WHAT THE EXERCISE ASKS |
Please produce a character-exact copy of the listing that follows, omitting all images.

RECORDED INFORMATION |
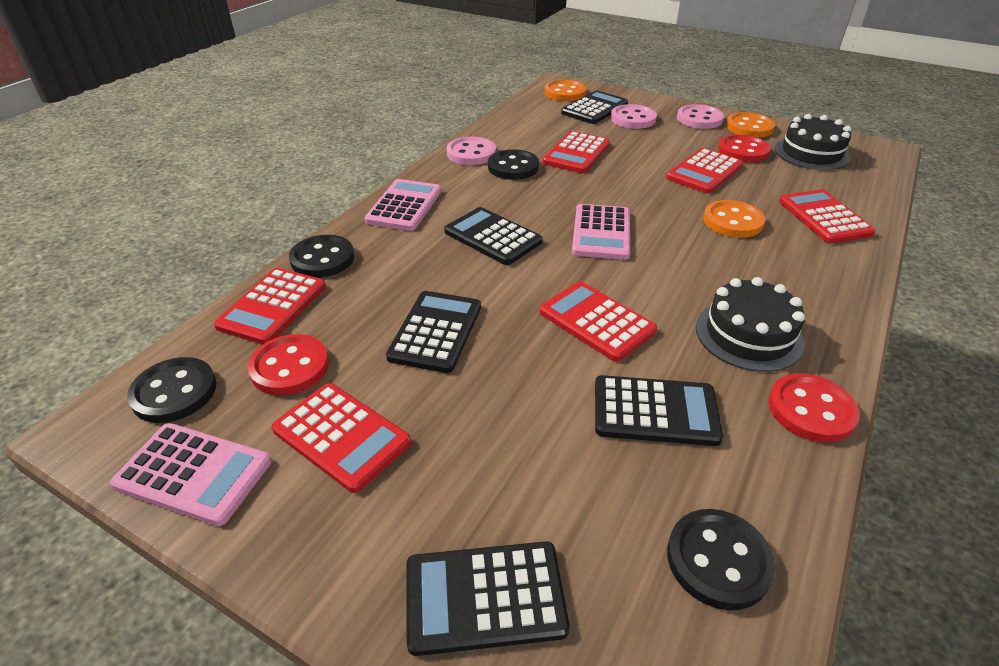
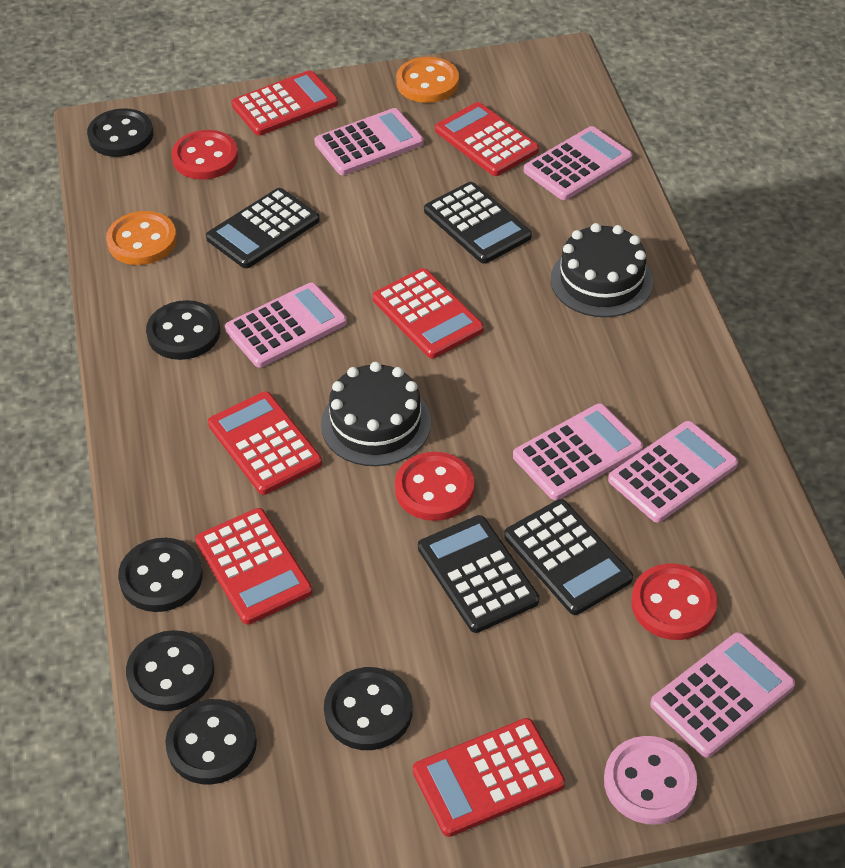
black button: [127,357,217,423] [289,235,354,278] [488,149,539,180] [667,509,775,610] = 4 -> [87,108,153,157] [118,538,203,612] [126,630,214,711] [146,300,220,360] [165,699,257,785] [324,667,413,750] = 6
black calculator: [386,291,481,373] [406,541,570,656] [444,207,543,265] [561,90,628,124] [595,375,723,446] = 5 -> [206,188,320,268] [418,515,539,633] [424,182,532,264] [504,499,633,615] = 4
orange button: [544,80,586,101] [703,200,765,238] [726,112,775,138] = 3 -> [106,211,177,265] [396,57,459,103] = 2
pink button: [447,137,496,165] [611,104,657,129] [677,104,724,129] = 3 -> [604,736,697,825] = 1
pink calculator: [110,423,271,526] [364,179,441,231] [572,204,630,260] = 3 -> [225,283,347,368] [314,108,424,175] [513,404,643,500] [524,126,633,200] [608,421,738,523] [650,632,795,758] = 6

ANSWER SECTION |
black button: [127,357,217,423] [289,235,354,278] [488,149,539,180] [667,509,775,610] = 4 -> [87,108,153,157] [118,538,203,612] [126,630,214,711] [146,300,220,360] [165,699,257,785] [324,667,413,750] = 6
black calculator: [386,291,481,373] [406,541,570,656] [444,207,543,265] [561,90,628,124] [595,375,723,446] = 5 -> [206,188,320,268] [418,515,539,633] [424,182,532,264] [504,499,633,615] = 4
orange button: [544,80,586,101] [703,200,765,238] [726,112,775,138] = 3 -> [106,211,177,265] [396,57,459,103] = 2
pink button: [447,137,496,165] [611,104,657,129] [677,104,724,129] = 3 -> [604,736,697,825] = 1
pink calculator: [110,423,271,526] [364,179,441,231] [572,204,630,260] = 3 -> [225,283,347,368] [314,108,424,175] [513,404,643,500] [524,126,633,200] [608,421,738,523] [650,632,795,758] = 6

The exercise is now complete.